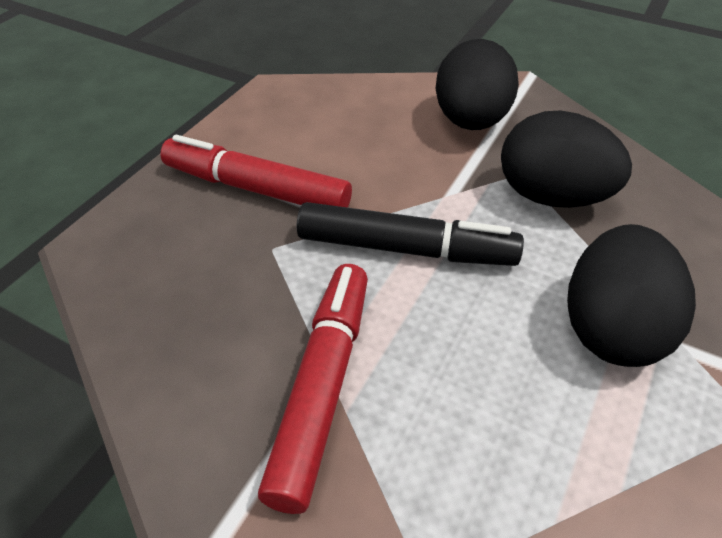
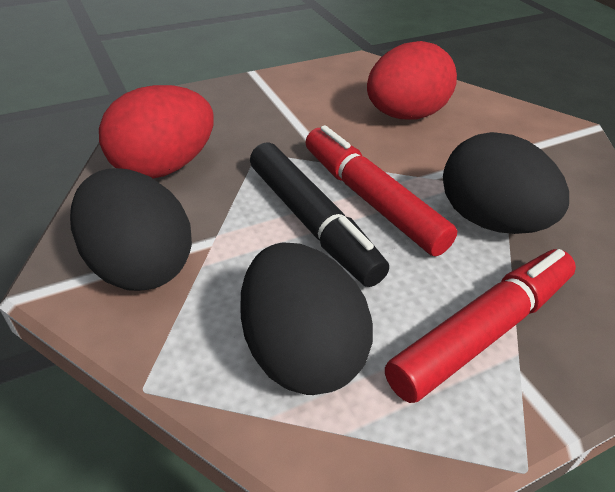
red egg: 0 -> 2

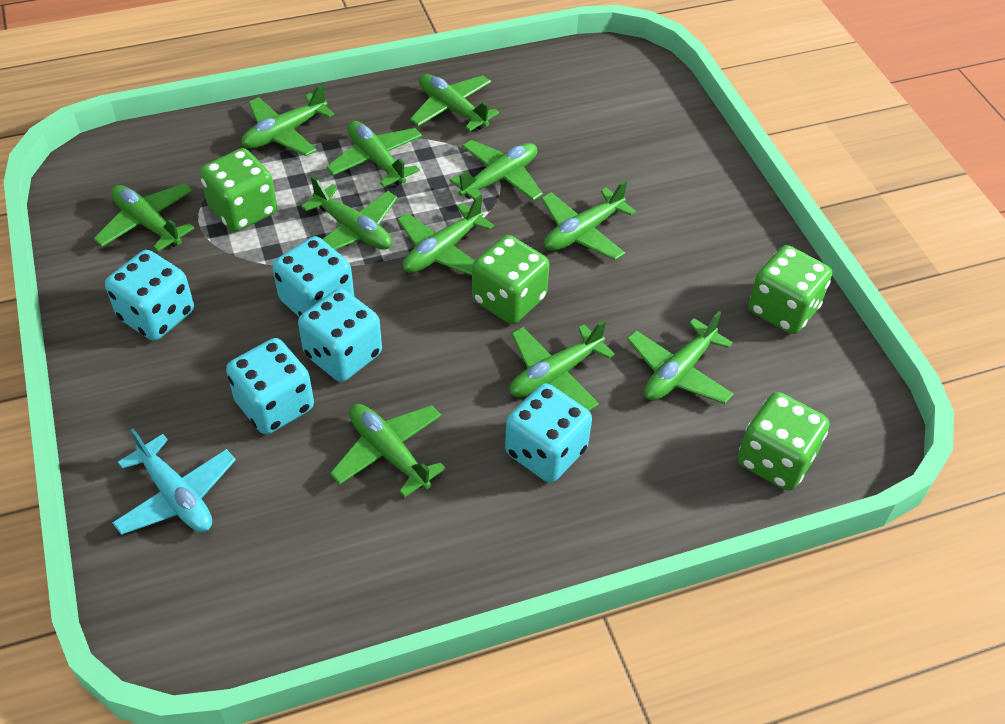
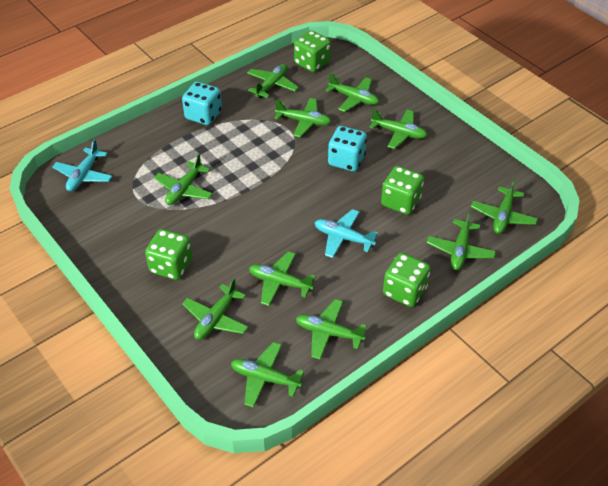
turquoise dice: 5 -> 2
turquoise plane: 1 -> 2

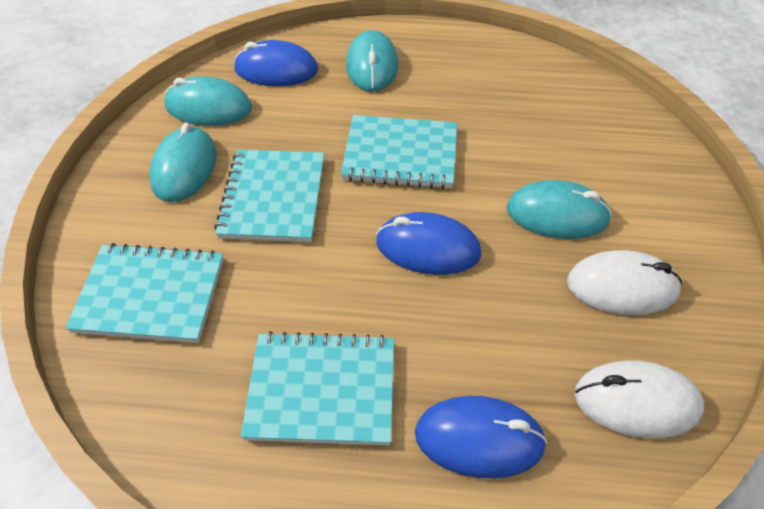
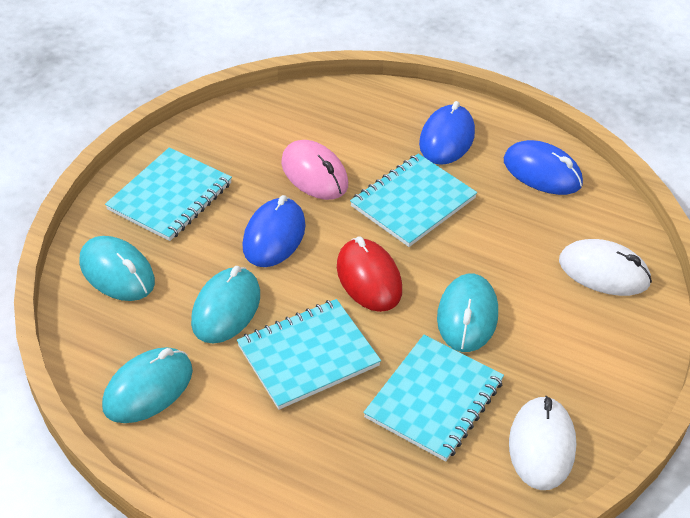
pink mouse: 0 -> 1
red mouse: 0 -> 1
§ §
▶ Problem requirements
Please repeat each record exactly and keep every picture out of the copy.

▶ Response area
red egg: 0 -> 2

turquoise dice: 5 -> 2
turquoise plane: 1 -> 2

pink mouse: 0 -> 1
red mouse: 0 -> 1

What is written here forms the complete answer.